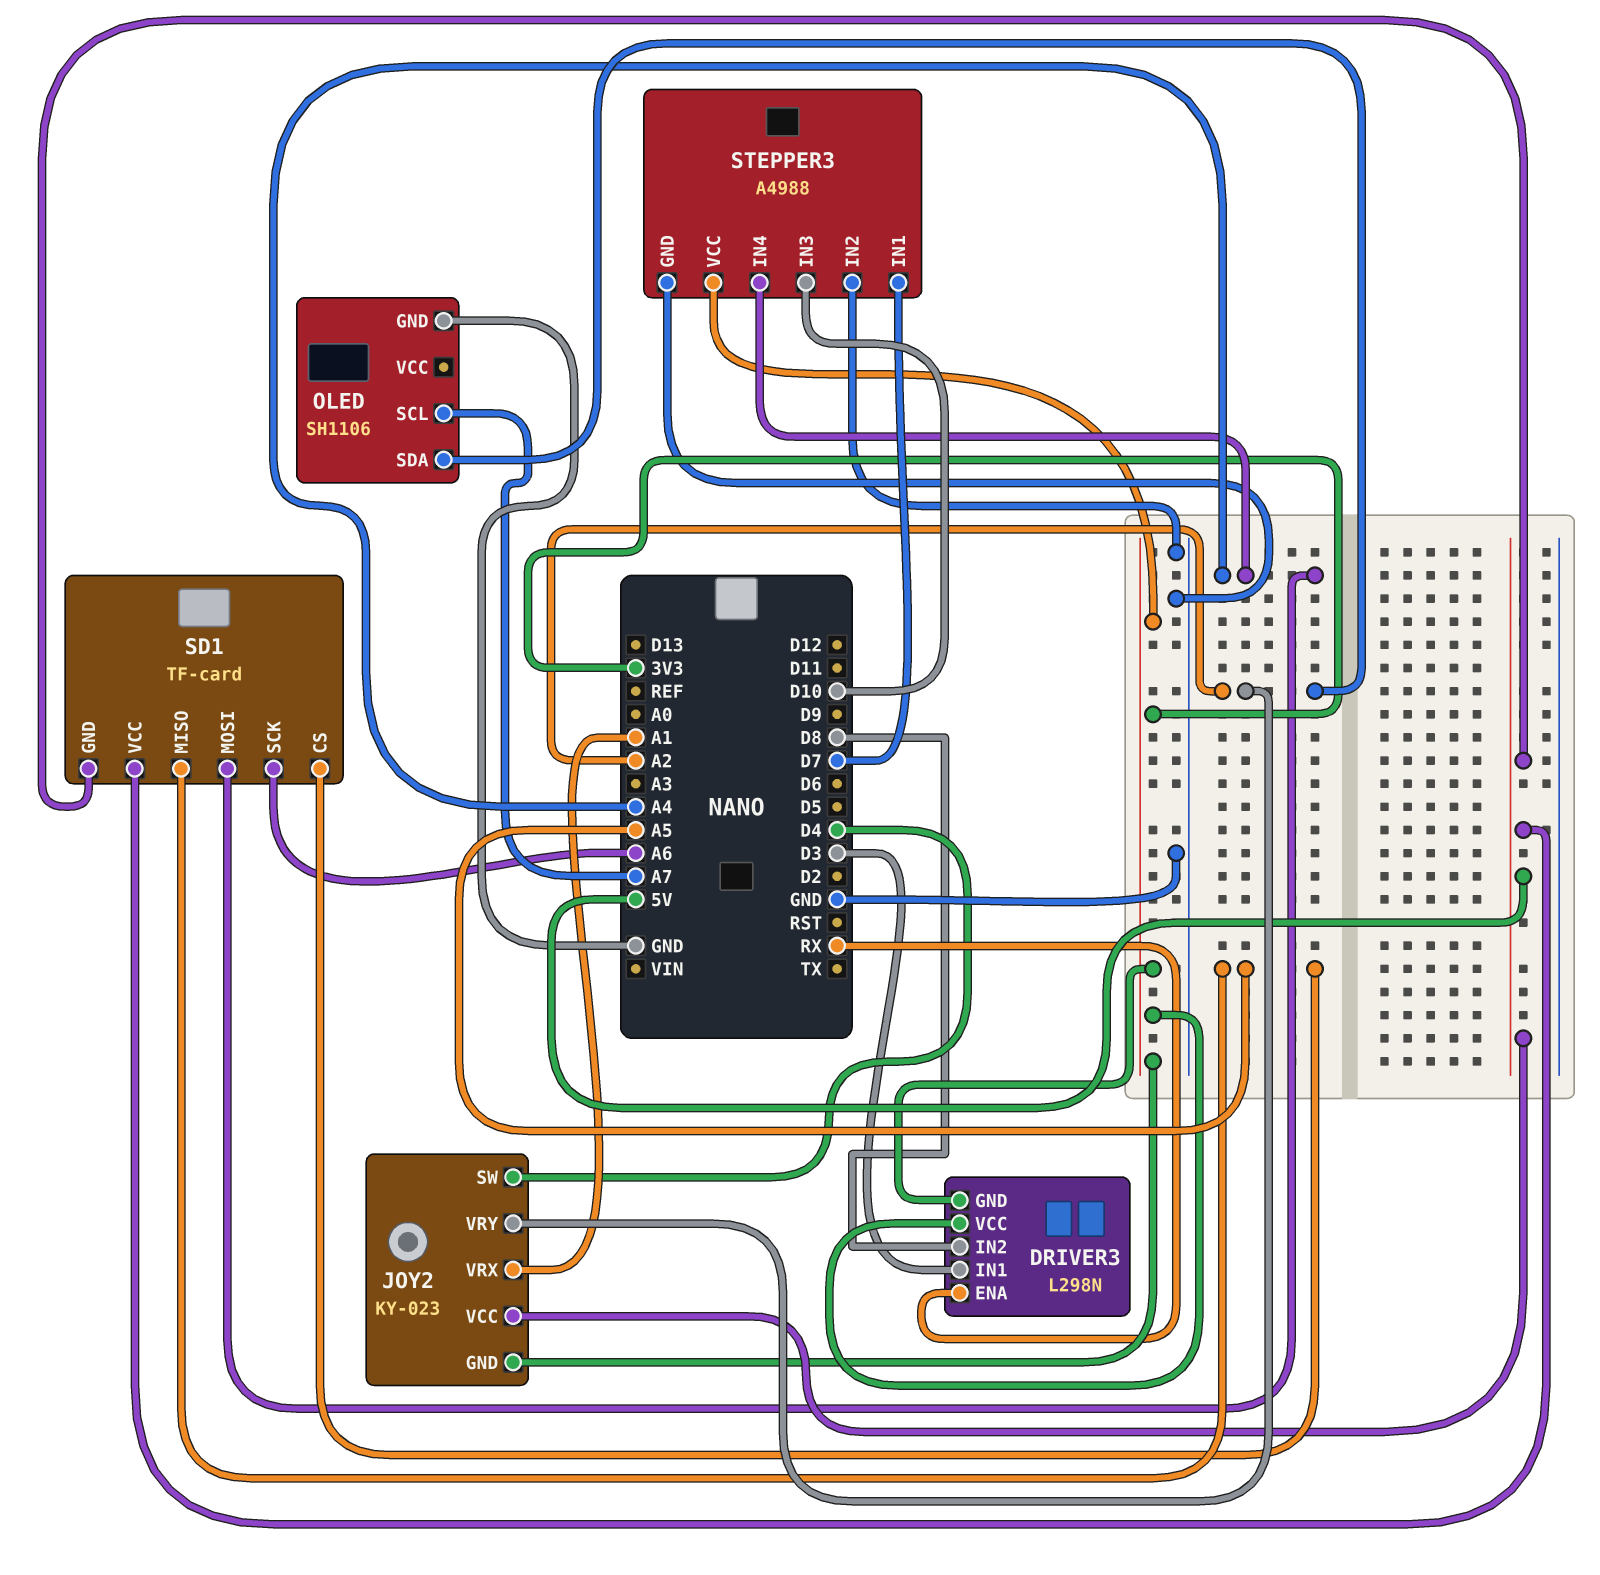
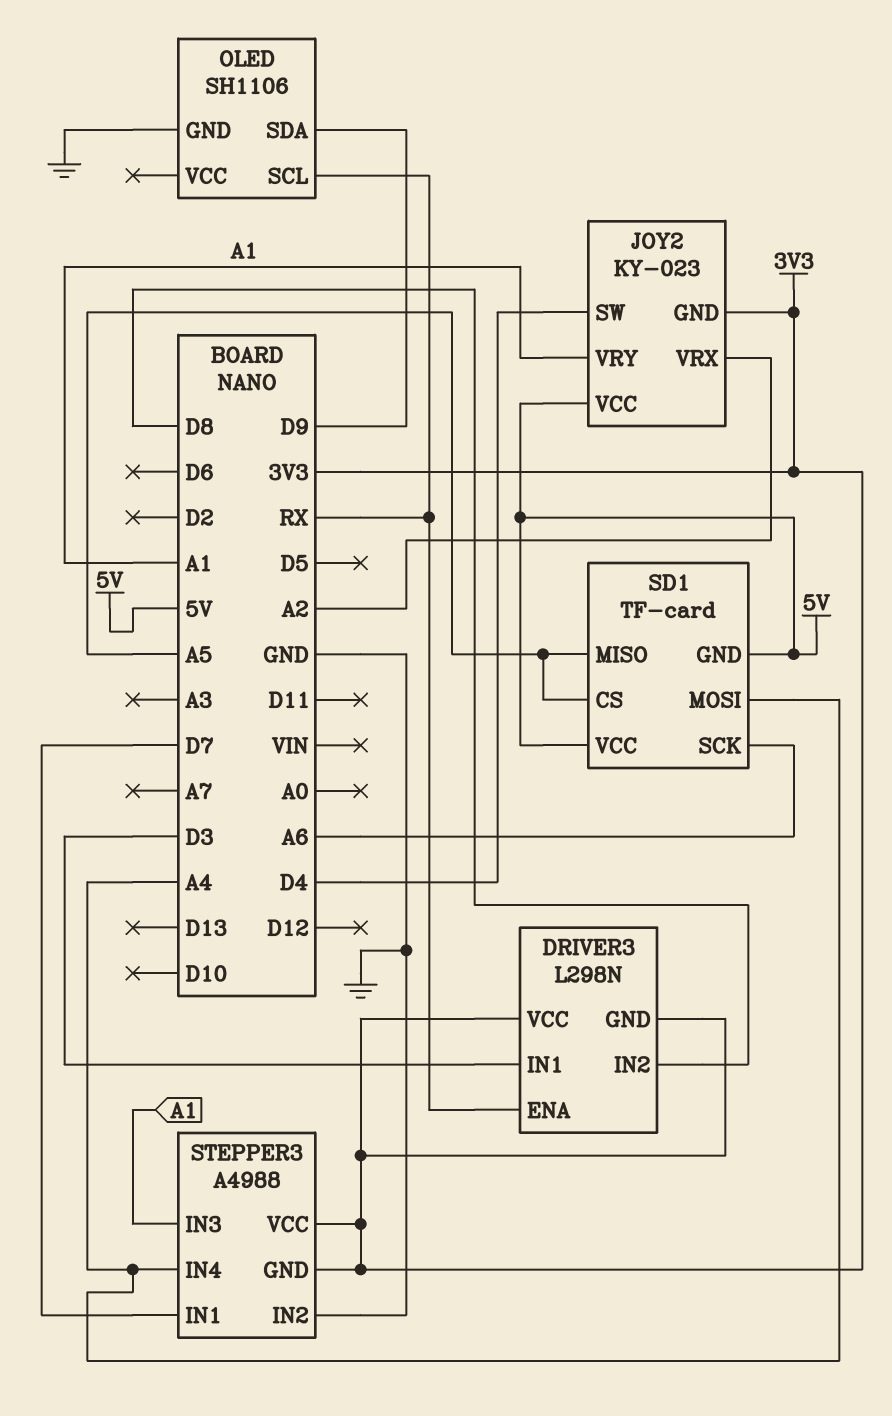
JOY2 pin VRX: A1 -> A2
JOY2 pin VRY: A2 -> A1
OLED pin SCL: A7 -> RX
OLED pin SDA: A2 -> D9
STEPPER3 pin GND: GND -> 3V3
STEPPER3 pin IN3: D10 -> A1

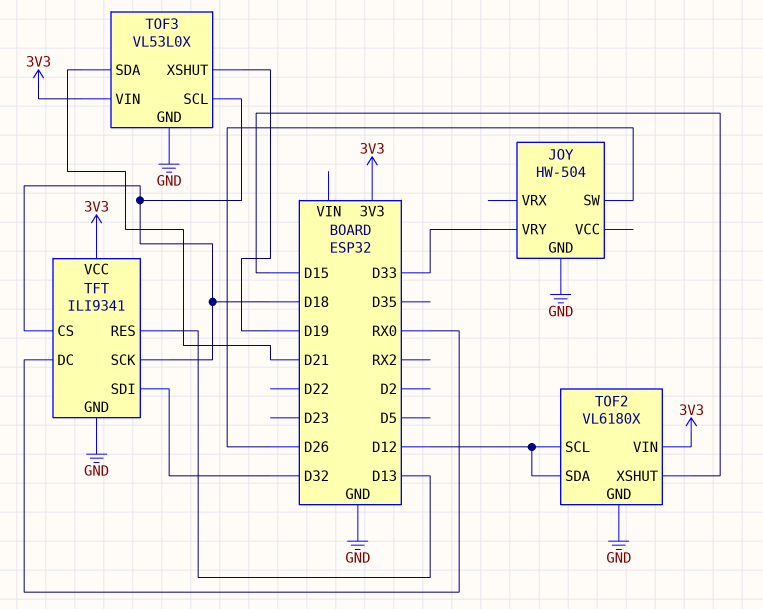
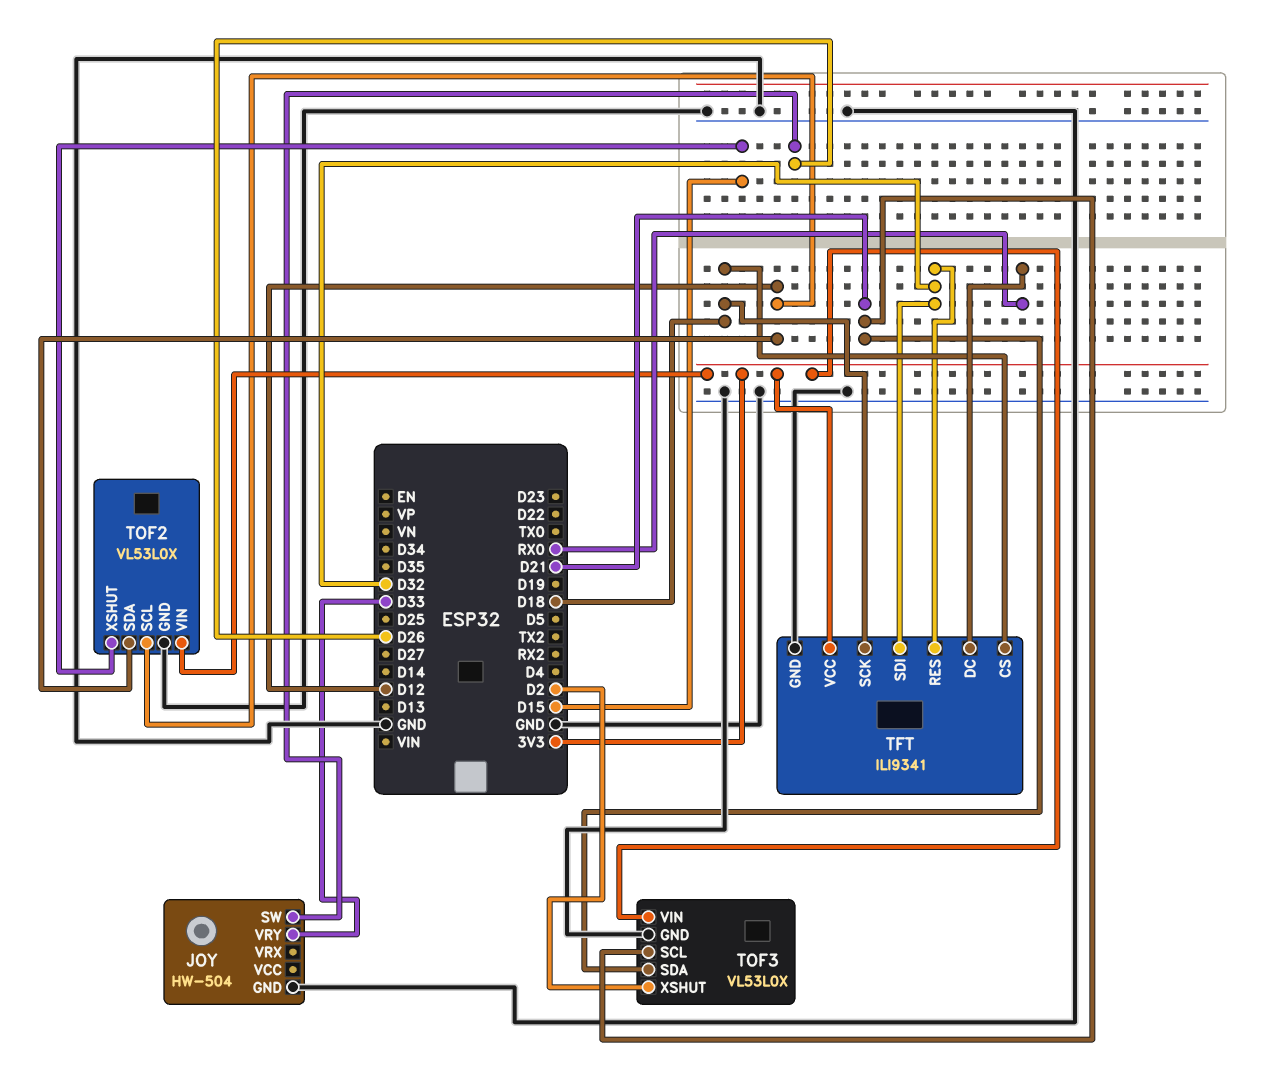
TFT pin RES: D13 -> D32
TOF2: VL6180X -> VL53L0X
TOF3 pin SCL: D18 -> D21
TOF3 pin XSHUT: D19 -> D2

AIM OF THE TASK
Please repeat the listing precisely, excluding the pictures it contains.

RESPONSE
JOY2 pin VRX: A1 -> A2
JOY2 pin VRY: A2 -> A1
OLED pin SCL: A7 -> RX
OLED pin SDA: A2 -> D9
STEPPER3 pin GND: GND -> 3V3
STEPPER3 pin IN3: D10 -> A1

TFT pin RES: D13 -> D32
TOF2: VL6180X -> VL53L0X
TOF3 pin SCL: D18 -> D21
TOF3 pin XSHUT: D19 -> D2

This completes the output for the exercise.